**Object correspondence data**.

──────────────────────────────

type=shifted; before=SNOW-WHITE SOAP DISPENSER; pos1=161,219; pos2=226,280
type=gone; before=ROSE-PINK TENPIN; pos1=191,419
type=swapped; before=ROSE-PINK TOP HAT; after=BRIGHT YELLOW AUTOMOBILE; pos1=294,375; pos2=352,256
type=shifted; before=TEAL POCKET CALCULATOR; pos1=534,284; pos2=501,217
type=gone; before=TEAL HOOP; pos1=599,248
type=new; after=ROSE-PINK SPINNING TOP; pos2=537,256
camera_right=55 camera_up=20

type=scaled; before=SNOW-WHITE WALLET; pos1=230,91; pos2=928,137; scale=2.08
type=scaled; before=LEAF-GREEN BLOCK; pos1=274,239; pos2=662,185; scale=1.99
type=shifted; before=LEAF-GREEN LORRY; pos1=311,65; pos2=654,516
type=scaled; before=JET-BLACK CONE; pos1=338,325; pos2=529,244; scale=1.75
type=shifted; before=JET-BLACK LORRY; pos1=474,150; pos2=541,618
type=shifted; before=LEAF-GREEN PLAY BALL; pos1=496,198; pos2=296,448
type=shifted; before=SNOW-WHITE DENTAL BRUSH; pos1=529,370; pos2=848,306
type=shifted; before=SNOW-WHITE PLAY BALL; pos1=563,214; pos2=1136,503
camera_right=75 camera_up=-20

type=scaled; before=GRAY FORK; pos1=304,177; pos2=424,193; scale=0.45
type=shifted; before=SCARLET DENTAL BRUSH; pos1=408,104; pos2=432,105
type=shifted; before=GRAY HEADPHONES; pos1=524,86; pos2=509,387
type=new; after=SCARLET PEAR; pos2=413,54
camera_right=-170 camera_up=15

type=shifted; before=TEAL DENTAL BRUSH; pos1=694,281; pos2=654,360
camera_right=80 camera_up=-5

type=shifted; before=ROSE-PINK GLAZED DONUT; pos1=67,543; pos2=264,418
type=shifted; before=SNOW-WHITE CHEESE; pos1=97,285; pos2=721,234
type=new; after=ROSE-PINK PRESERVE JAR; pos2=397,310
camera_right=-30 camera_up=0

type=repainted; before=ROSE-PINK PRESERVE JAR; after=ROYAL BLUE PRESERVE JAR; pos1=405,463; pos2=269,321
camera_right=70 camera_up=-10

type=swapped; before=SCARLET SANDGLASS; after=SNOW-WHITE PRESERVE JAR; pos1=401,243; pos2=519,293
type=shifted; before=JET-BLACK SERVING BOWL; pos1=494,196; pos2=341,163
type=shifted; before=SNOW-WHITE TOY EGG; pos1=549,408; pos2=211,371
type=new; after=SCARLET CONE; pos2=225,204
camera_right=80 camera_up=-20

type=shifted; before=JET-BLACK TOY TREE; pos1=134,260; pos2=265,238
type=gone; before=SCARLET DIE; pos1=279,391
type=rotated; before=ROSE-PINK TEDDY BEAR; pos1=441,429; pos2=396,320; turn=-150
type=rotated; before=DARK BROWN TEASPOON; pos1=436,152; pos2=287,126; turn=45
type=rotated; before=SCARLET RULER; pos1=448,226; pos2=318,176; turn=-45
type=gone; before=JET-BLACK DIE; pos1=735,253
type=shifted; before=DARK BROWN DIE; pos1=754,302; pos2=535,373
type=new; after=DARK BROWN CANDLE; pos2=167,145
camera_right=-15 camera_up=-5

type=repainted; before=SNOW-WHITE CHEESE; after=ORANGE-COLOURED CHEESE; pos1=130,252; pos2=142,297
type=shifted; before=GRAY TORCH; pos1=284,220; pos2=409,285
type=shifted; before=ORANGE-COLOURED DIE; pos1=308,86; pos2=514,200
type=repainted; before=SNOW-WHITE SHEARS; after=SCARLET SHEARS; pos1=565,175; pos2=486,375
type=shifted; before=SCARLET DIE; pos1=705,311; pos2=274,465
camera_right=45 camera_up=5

──────────────────────────────

**PROBLEM TO SOLVE**. Type out the records again exactly, line for line.

**OUTPUT OF THE EXERCISE**.
type=shifted; before=SNOW-WHITE SOAP DISPENSER; pos1=161,219; pos2=226,280
type=gone; before=ROSE-PINK TENPIN; pos1=191,419
type=swapped; before=ROSE-PINK TOP HAT; after=BRIGHT YELLOW AUTOMOBILE; pos1=294,375; pos2=352,256
type=shifted; before=TEAL POCKET CALCULATOR; pos1=534,284; pos2=501,217
type=gone; before=TEAL HOOP; pos1=599,248
type=new; after=ROSE-PINK SPINNING TOP; pos2=537,256
camera_right=55 camera_up=20

type=scaled; before=SNOW-WHITE WALLET; pos1=230,91; pos2=928,137; scale=2.08
type=scaled; before=LEAF-GREEN BLOCK; pos1=274,239; pos2=662,185; scale=1.99
type=shifted; before=LEAF-GREEN LORRY; pos1=311,65; pos2=654,516
type=scaled; before=JET-BLACK CONE; pos1=338,325; pos2=529,244; scale=1.75
type=shifted; before=JET-BLACK LORRY; pos1=474,150; pos2=541,618
type=shifted; before=LEAF-GREEN PLAY BALL; pos1=496,198; pos2=296,448
type=shifted; before=SNOW-WHITE DENTAL BRUSH; pos1=529,370; pos2=848,306
type=shifted; before=SNOW-WHITE PLAY BALL; pos1=563,214; pos2=1136,503
camera_right=75 camera_up=-20

type=scaled; before=GRAY FORK; pos1=304,177; pos2=424,193; scale=0.45
type=shifted; before=SCARLET DENTAL BRUSH; pos1=408,104; pos2=432,105
type=shifted; before=GRAY HEADPHONES; pos1=524,86; pos2=509,387
type=new; after=SCARLET PEAR; pos2=413,54
camera_right=-170 camera_up=15

type=shifted; before=TEAL DENTAL BRUSH; pos1=694,281; pos2=654,360
camera_right=80 camera_up=-5

type=shifted; before=ROSE-PINK GLAZED DONUT; pos1=67,543; pos2=264,418
type=shifted; before=SNOW-WHITE CHEESE; pos1=97,285; pos2=721,234
type=new; after=ROSE-PINK PRESERVE JAR; pos2=397,310
camera_right=-30 camera_up=0

type=repainted; before=ROSE-PINK PRESERVE JAR; after=ROYAL BLUE PRESERVE JAR; pos1=405,463; pos2=269,321
camera_right=70 camera_up=-10

type=swapped; before=SCARLET SANDGLASS; after=SNOW-WHITE PRESERVE JAR; pos1=401,243; pos2=519,293
type=shifted; before=JET-BLACK SERVING BOWL; pos1=494,196; pos2=341,163
type=shifted; before=SNOW-WHITE TOY EGG; pos1=549,408; pos2=211,371
type=new; after=SCARLET CONE; pos2=225,204
camera_right=80 camera_up=-20

type=shifted; before=JET-BLACK TOY TREE; pos1=134,260; pos2=265,238
type=gone; before=SCARLET DIE; pos1=279,391
type=rotated; before=ROSE-PINK TEDDY BEAR; pos1=441,429; pos2=396,320; turn=-150
type=rotated; before=DARK BROWN TEASPOON; pos1=436,152; pos2=287,126; turn=45
type=rotated; before=SCARLET RULER; pos1=448,226; pos2=318,176; turn=-45
type=gone; before=JET-BLACK DIE; pos1=735,253
type=shifted; before=DARK BROWN DIE; pos1=754,302; pos2=535,373
type=new; after=DARK BROWN CANDLE; pos2=167,145
camera_right=-15 camera_up=-5

type=repainted; before=SNOW-WHITE CHEESE; after=ORANGE-COLOURED CHEESE; pos1=130,252; pos2=142,297
type=shifted; before=GRAY TORCH; pos1=284,220; pos2=409,285
type=shifted; before=ORANGE-COLOURED DIE; pos1=308,86; pos2=514,200
type=repainted; before=SNOW-WHITE SHEARS; after=SCARLET SHEARS; pos1=565,175; pos2=486,375
type=shifted; before=SCARLET DIE; pos1=705,311; pos2=274,465
camera_right=45 camera_up=5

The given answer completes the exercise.